TASK DESCRIPTION
The reply must contain exactly the lines below from the one with "yellow arrow: (240, 418) -> (454, 746), moved" down to the one with "orange circle: (108, 78) -> (76, 43), moved", both included, and nothing more; please omit the pictures.

Items from a dataset
- - - - - - -

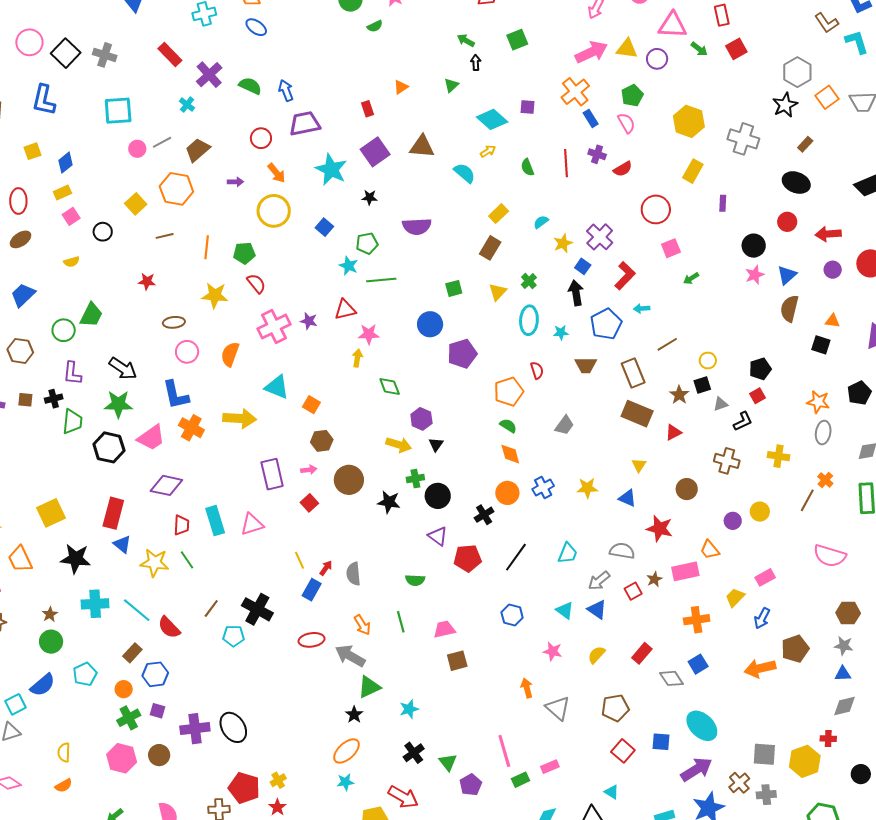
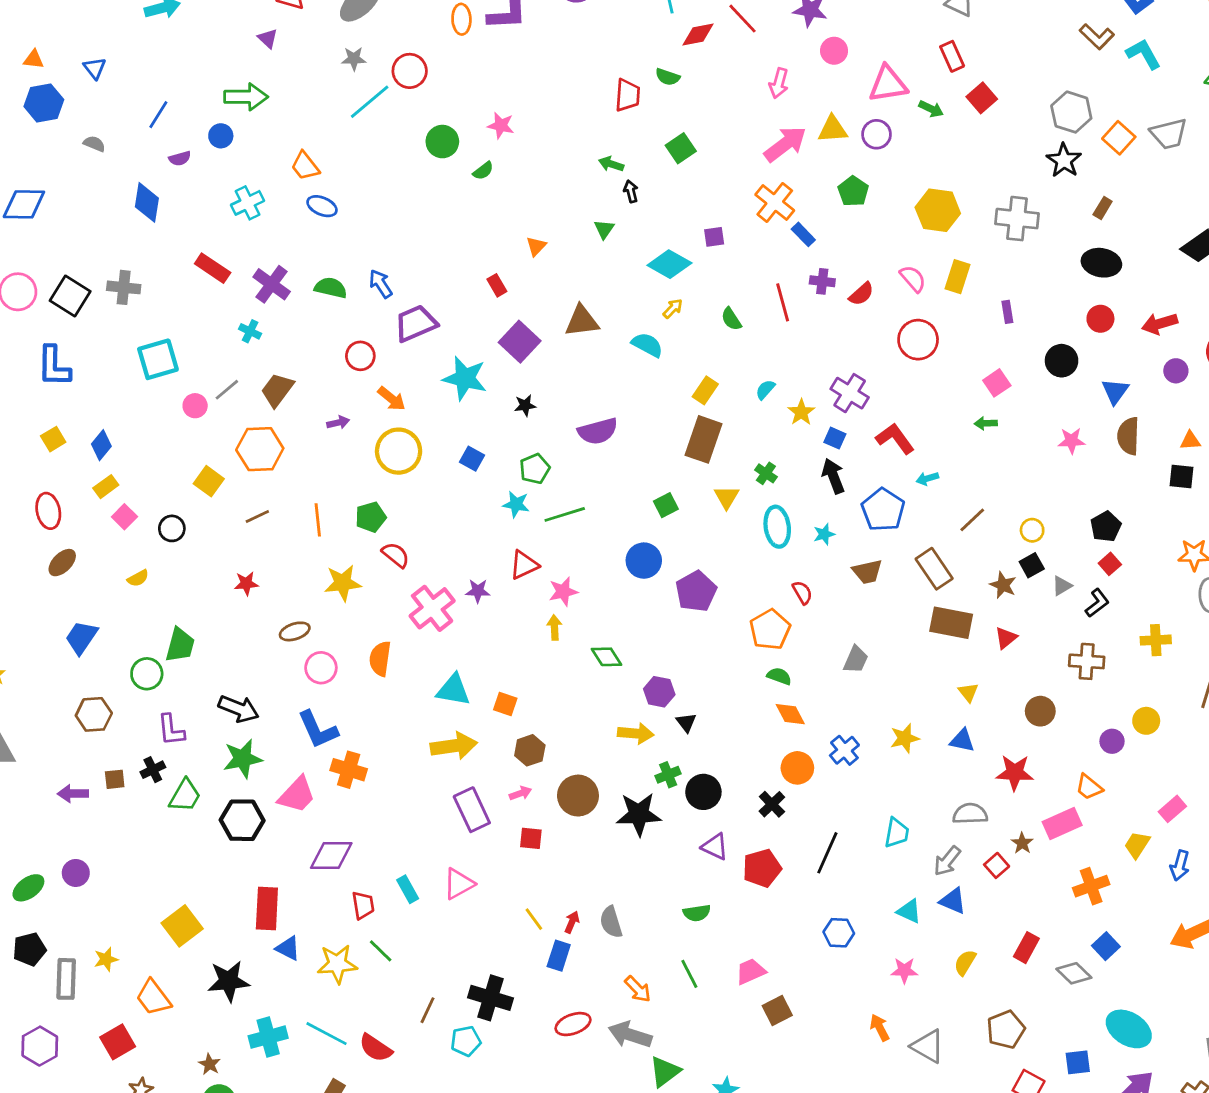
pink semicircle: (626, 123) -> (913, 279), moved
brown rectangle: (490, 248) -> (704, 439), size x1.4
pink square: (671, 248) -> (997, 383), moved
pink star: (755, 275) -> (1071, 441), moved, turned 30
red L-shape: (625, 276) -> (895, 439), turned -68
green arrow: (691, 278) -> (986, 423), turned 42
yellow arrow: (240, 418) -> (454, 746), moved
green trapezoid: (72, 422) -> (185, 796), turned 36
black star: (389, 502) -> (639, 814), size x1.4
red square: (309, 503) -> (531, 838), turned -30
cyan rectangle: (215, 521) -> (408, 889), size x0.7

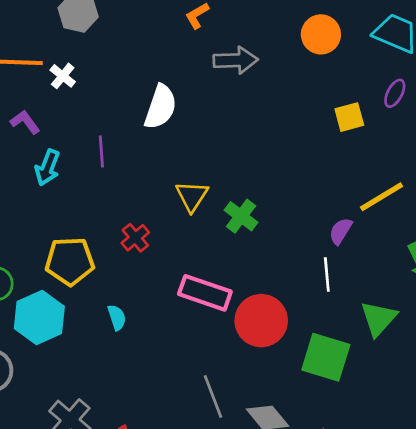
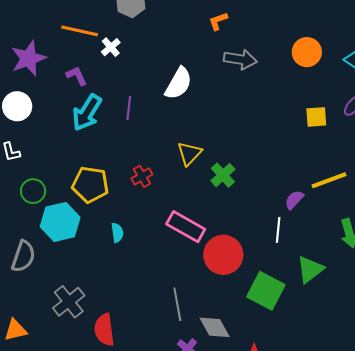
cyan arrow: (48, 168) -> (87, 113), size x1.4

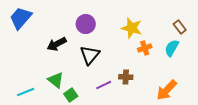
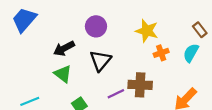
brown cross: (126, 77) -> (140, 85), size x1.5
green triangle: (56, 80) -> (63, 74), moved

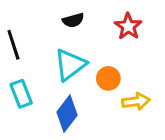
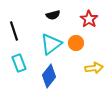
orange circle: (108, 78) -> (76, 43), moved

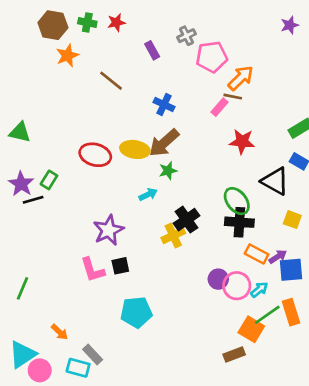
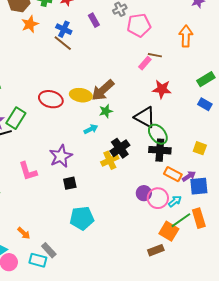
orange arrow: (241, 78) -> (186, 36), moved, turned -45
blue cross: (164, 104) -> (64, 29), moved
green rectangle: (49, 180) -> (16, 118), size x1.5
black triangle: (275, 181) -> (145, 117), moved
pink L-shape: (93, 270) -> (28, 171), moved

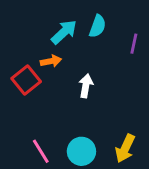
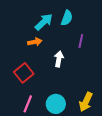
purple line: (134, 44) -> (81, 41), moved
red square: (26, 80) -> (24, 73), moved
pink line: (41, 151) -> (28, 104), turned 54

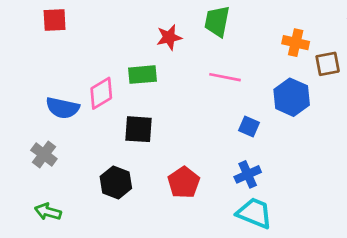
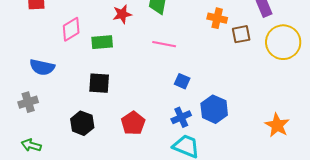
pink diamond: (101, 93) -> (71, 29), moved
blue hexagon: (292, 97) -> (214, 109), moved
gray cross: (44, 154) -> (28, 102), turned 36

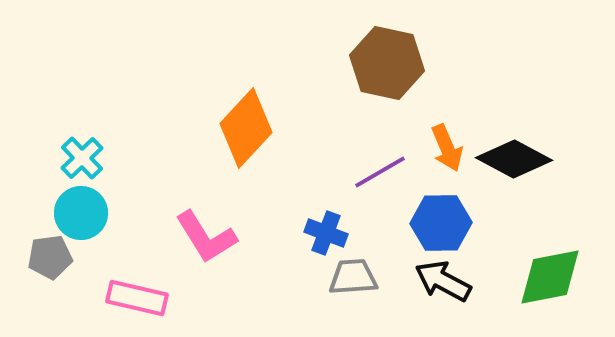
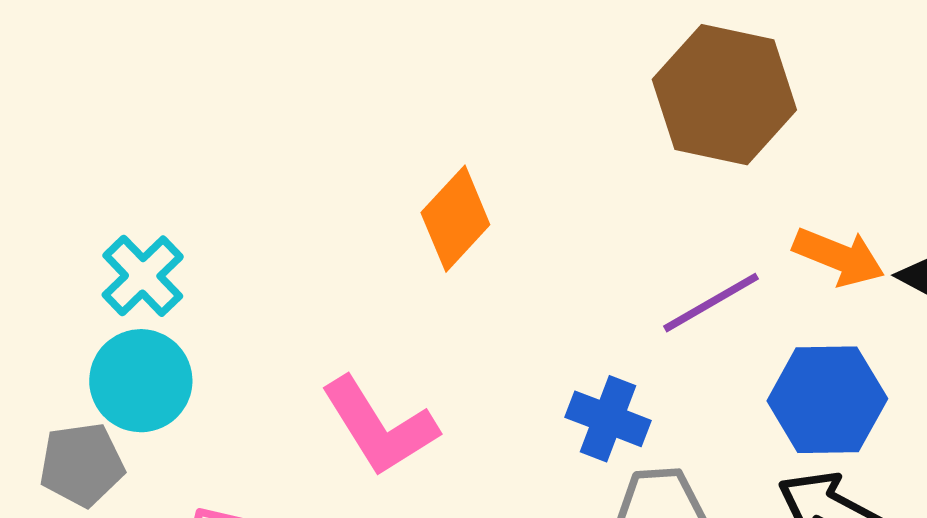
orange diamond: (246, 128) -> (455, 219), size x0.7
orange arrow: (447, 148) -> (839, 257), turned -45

- - - - - - -

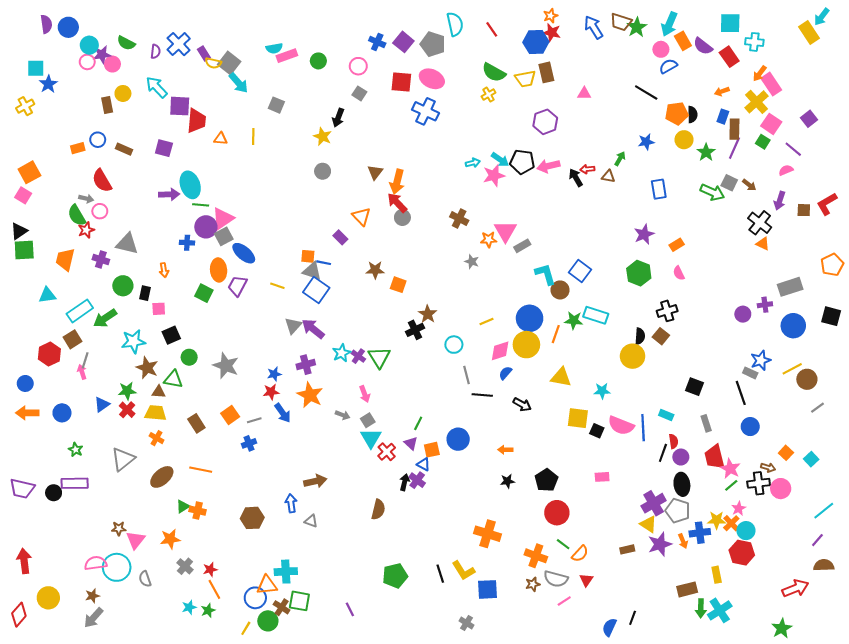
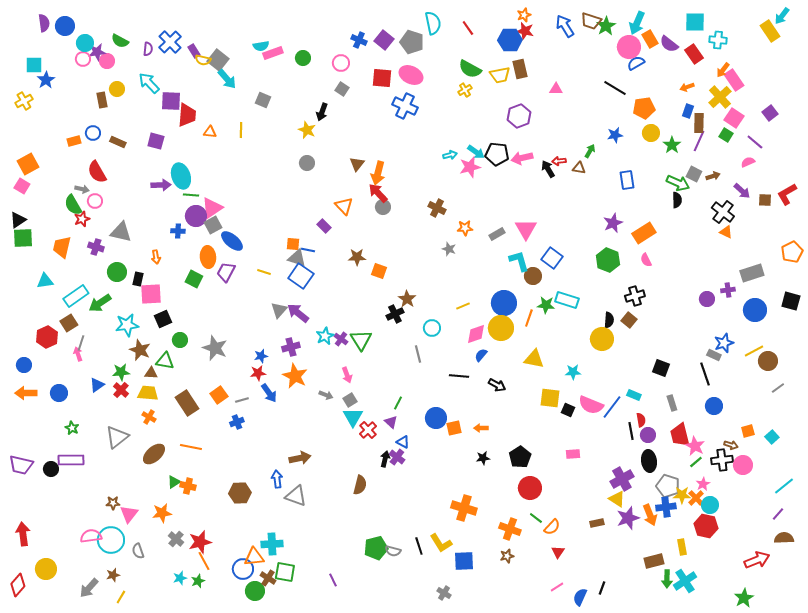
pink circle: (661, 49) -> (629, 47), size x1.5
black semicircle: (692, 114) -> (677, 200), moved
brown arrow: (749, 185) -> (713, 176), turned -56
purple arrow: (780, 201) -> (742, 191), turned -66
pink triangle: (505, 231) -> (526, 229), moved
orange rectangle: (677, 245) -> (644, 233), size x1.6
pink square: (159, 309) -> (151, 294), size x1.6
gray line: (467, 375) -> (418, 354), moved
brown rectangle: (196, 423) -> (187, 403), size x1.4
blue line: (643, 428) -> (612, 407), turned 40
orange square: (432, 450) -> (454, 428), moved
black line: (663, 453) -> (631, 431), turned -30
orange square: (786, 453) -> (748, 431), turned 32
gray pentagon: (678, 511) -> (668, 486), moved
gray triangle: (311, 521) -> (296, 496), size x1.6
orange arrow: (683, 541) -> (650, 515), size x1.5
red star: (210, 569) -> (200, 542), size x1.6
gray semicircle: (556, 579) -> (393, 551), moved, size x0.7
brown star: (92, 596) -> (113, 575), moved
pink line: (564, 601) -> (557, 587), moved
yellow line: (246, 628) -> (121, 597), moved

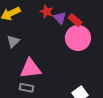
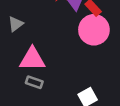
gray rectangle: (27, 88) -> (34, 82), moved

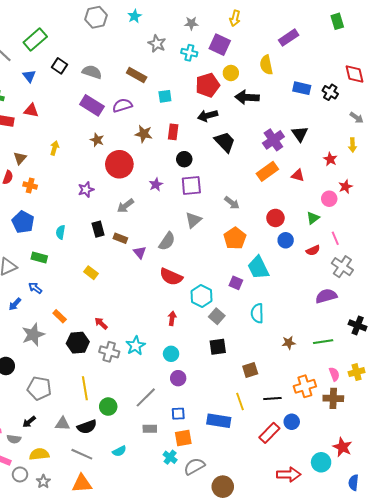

- - - - - - -

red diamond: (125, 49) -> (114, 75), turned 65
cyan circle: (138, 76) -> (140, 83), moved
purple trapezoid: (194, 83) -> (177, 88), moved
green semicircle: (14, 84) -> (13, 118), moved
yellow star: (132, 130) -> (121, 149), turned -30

- - - - - - -

PROBLEM SOLUTION
yellow arrow: (240, 418) -> (454, 746), moved
green trapezoid: (72, 422) -> (185, 796), turned 36
black star: (389, 502) -> (639, 814), size x1.4
red square: (309, 503) -> (531, 838), turned -30
cyan rectangle: (215, 521) -> (408, 889), size x0.7

cyan arrow: (48, 168) -> (87, 113), size x1.4

brown cross: (126, 77) -> (140, 85), size x1.5
green triangle: (56, 80) -> (63, 74), moved

orange circle: (108, 78) -> (76, 43), moved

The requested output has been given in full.